What you are asked to do: Each entry below should be written out exactly as it is, with no pictures.

Data to use:

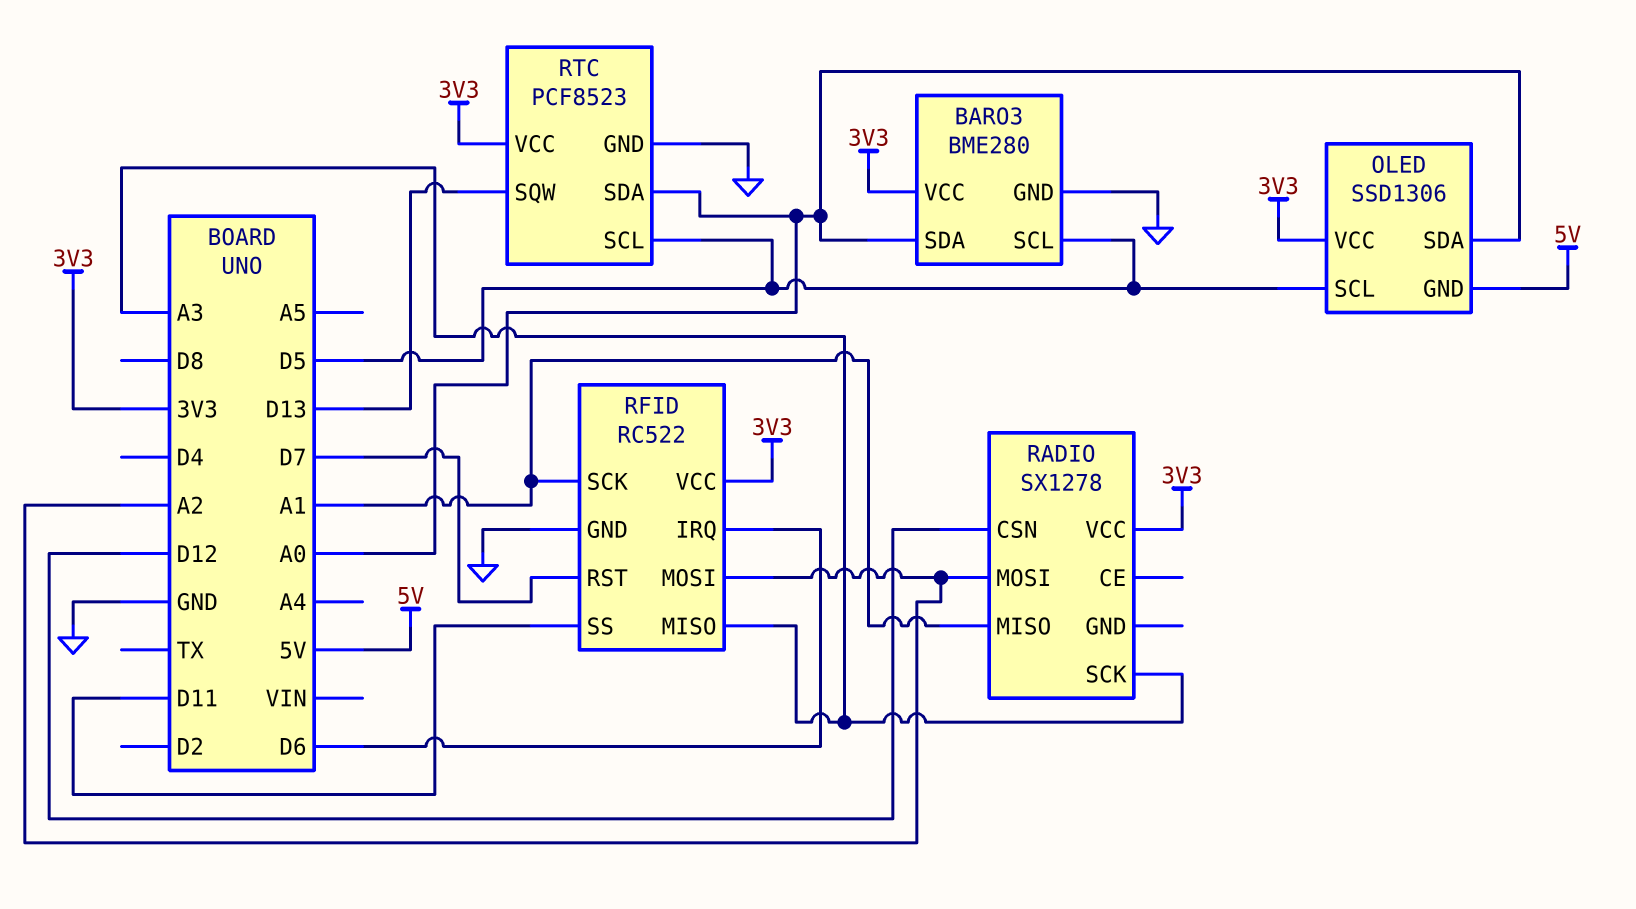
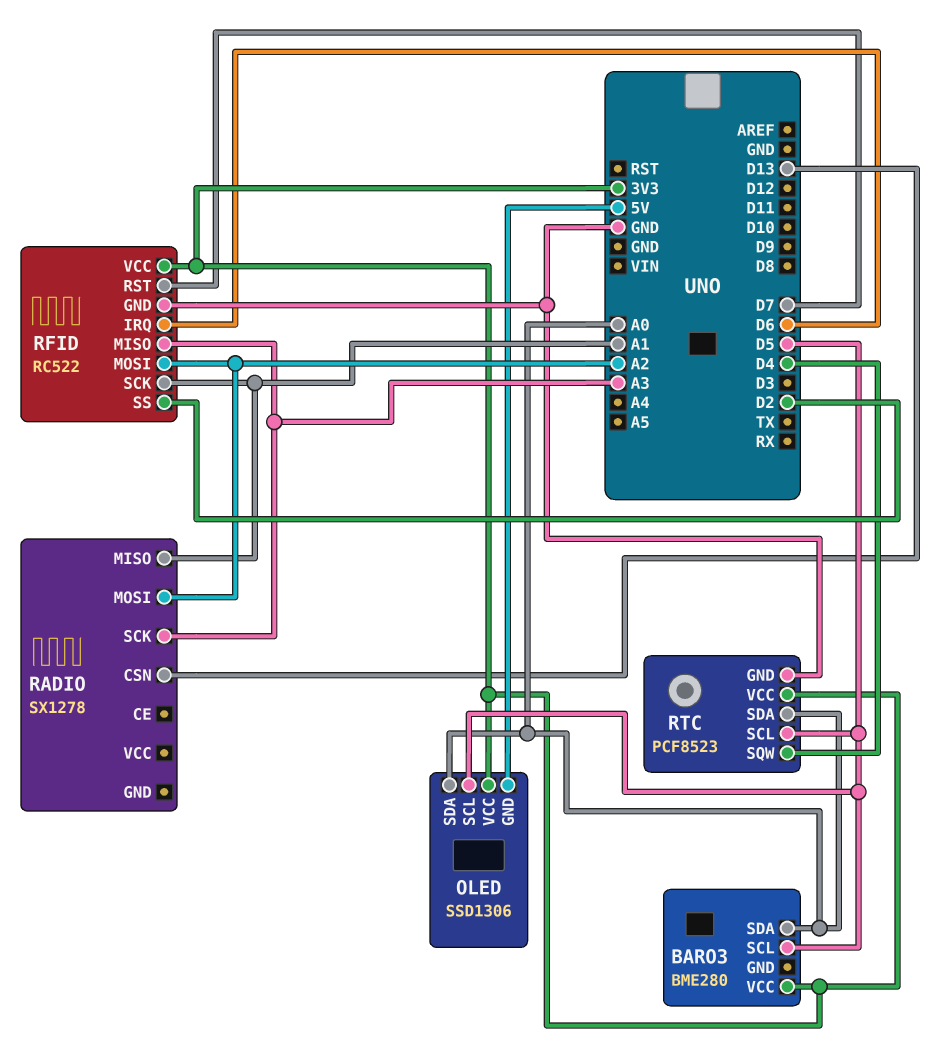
BARO3 pin GND: GND -> none
RADIO pin CSN: D12 -> D13
RADIO pin VCC: 3V3 -> none
RFID pin SS: D11 -> D2
RTC pin SQW: D13 -> D4

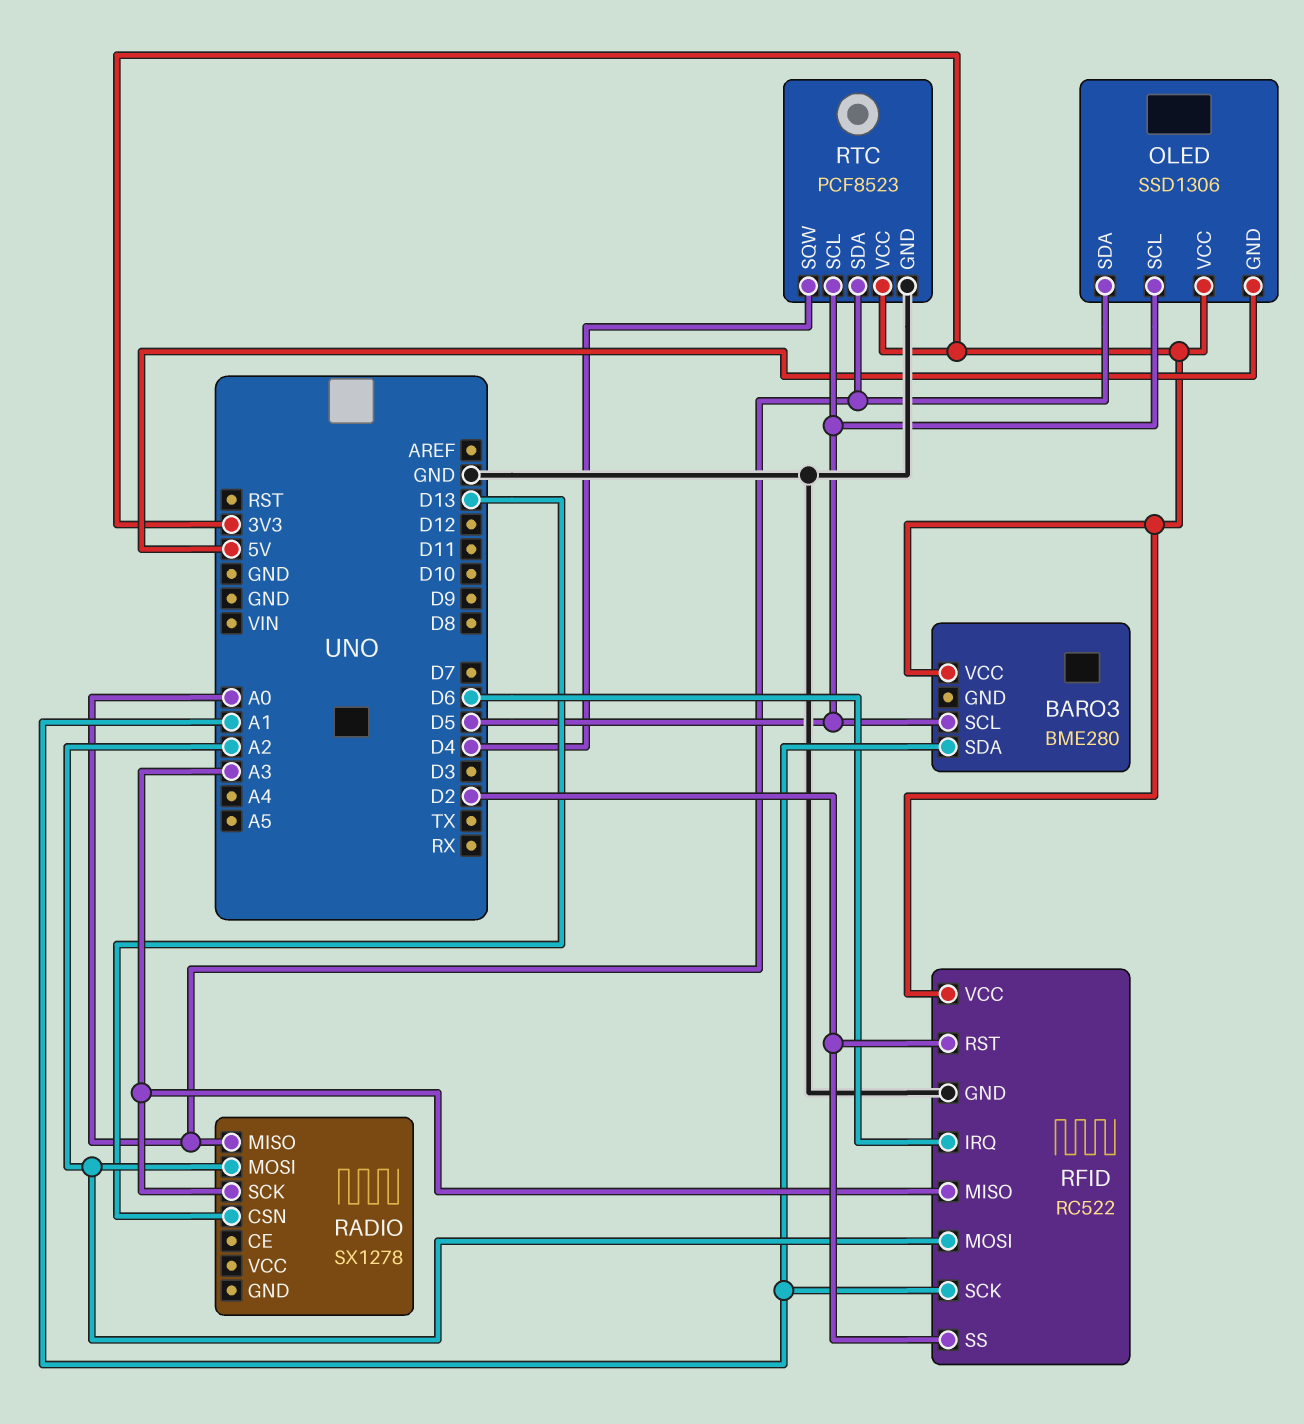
BARO3 pin SDA: A0 -> A1
RADIO pin MISO: A1 -> A0
RFID pin RST: D7 -> D2

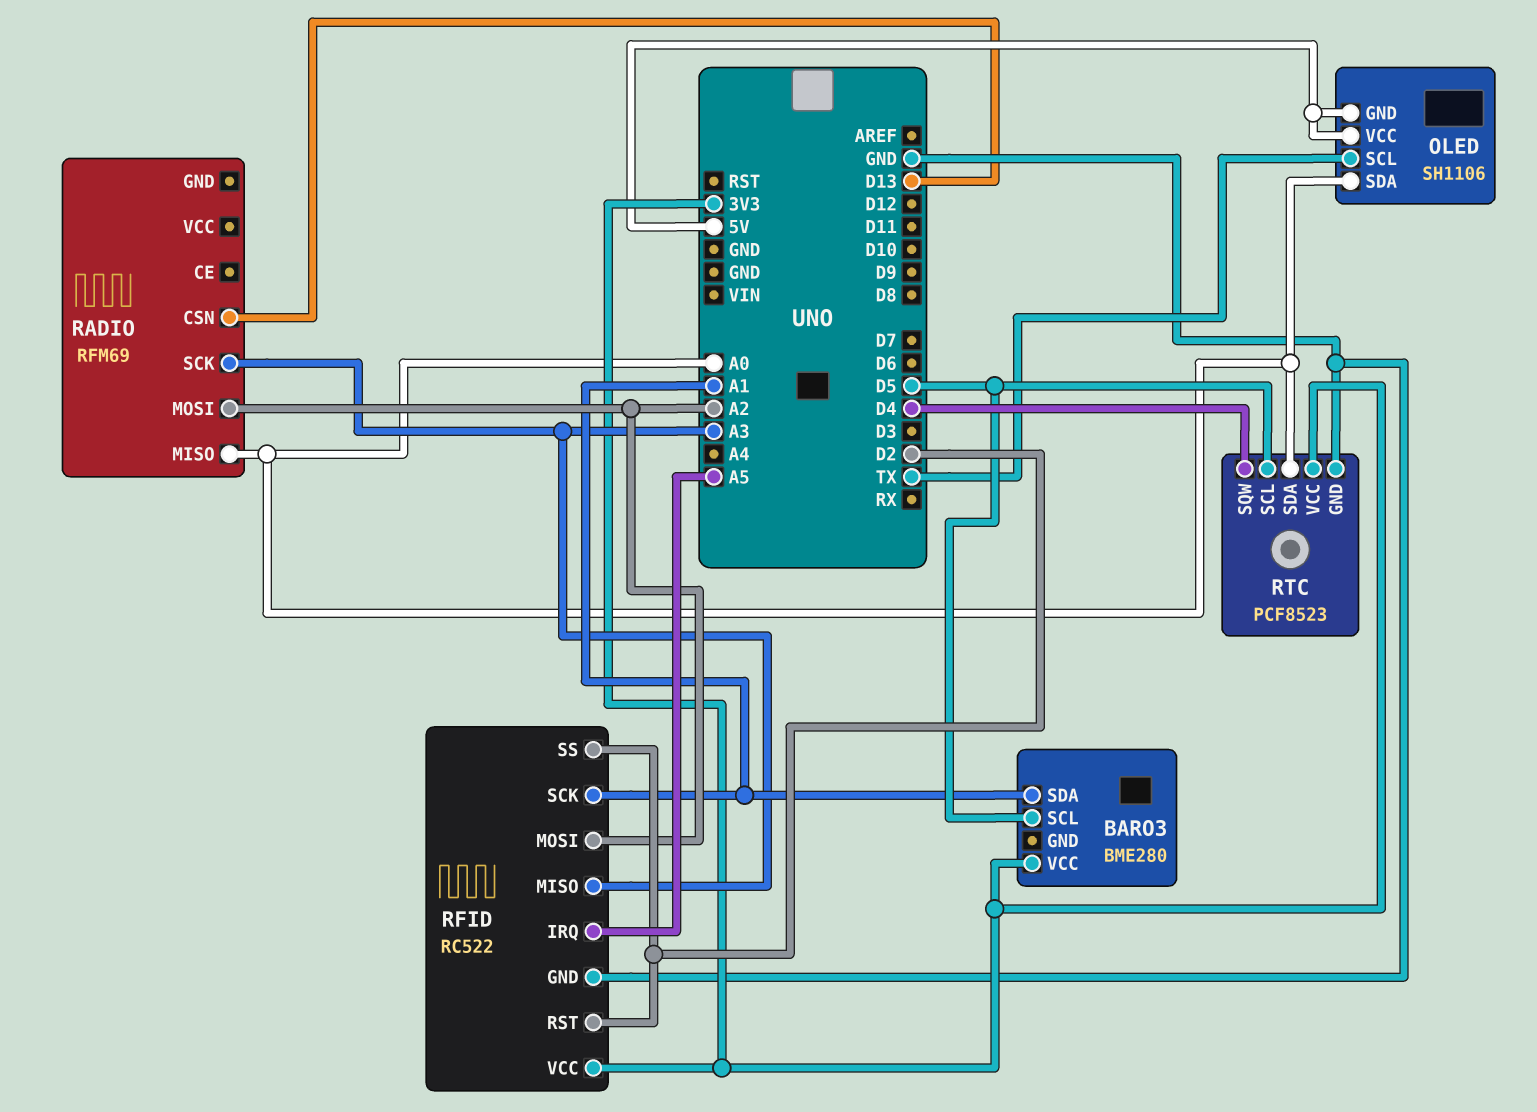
OLED: SSD1306 -> SH1106
OLED pin SCL: D5 -> TX
OLED pin VCC: 3V3 -> 5V
RADIO: SX1278 -> RFM69
RFID pin IRQ: D6 -> A5

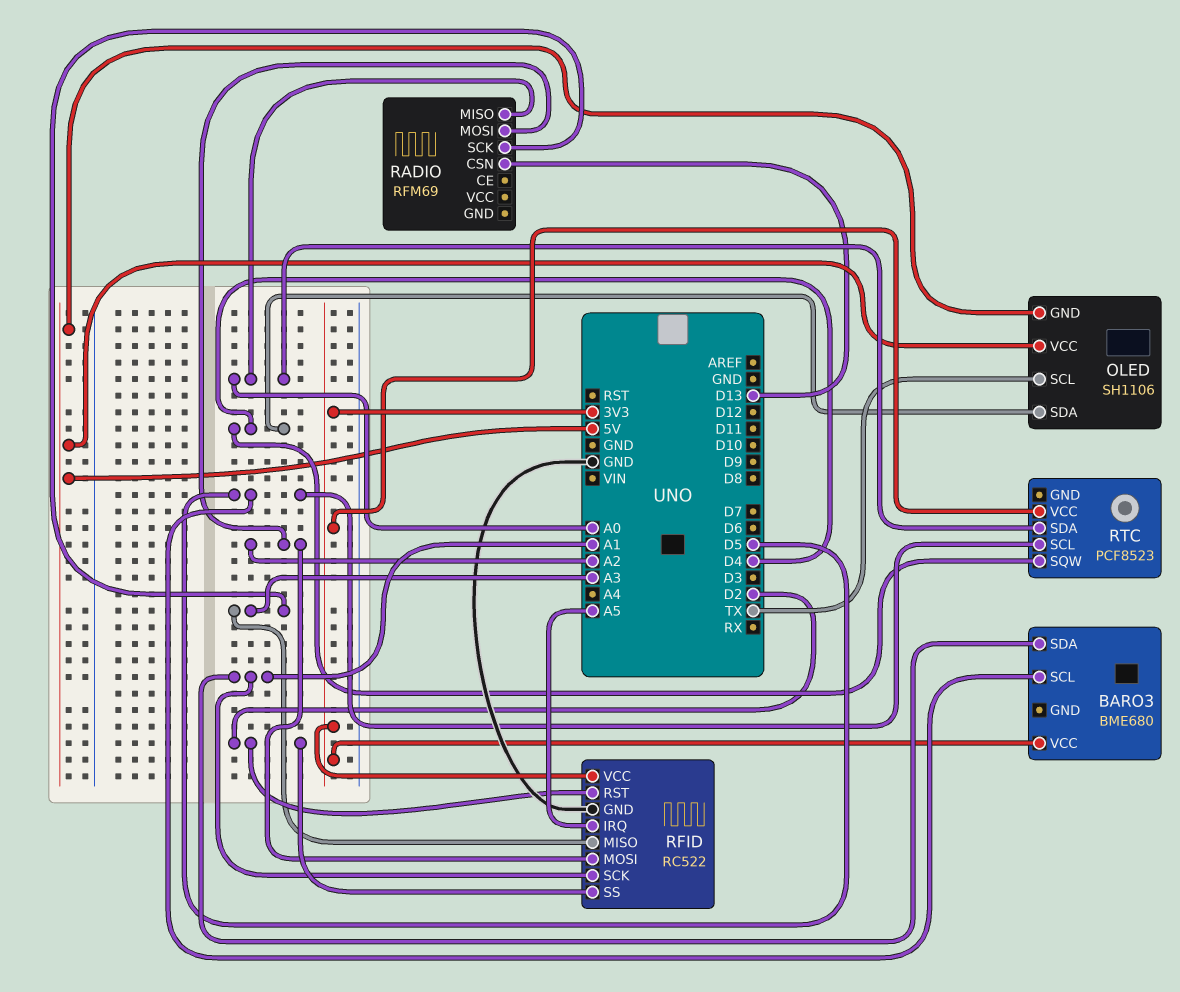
BARO3: BME280 -> BME680
OLED pin SDA: A0 -> D4
RTC pin GND: GND -> none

Output for this task:
BARO3 pin GND: GND -> none
RADIO pin CSN: D12 -> D13
RADIO pin VCC: 3V3 -> none
RFID pin SS: D11 -> D2
RTC pin SQW: D13 -> D4

BARO3 pin SDA: A0 -> A1
RADIO pin MISO: A1 -> A0
RFID pin RST: D7 -> D2

OLED: SSD1306 -> SH1106
OLED pin SCL: D5 -> TX
OLED pin VCC: 3V3 -> 5V
RADIO: SX1278 -> RFM69
RFID pin IRQ: D6 -> A5

BARO3: BME280 -> BME680
OLED pin SDA: A0 -> D4
RTC pin GND: GND -> none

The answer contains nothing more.